[WORK INSTRUCTION]
Write out all the material verbatim, line by line.

[SOURCE MATERIAL]
+ + +
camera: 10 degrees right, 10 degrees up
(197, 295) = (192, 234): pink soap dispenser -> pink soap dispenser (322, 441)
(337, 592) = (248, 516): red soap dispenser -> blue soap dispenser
+ + +
[RESULT FOR THIS TASK]
camera: 10 degrees right, 10 degrees up
(197, 295) = (192, 234): pink soap dispenser -> pink soap dispenser (322, 441)
(337, 592) = (248, 516): red soap dispenser -> blue soap dispenser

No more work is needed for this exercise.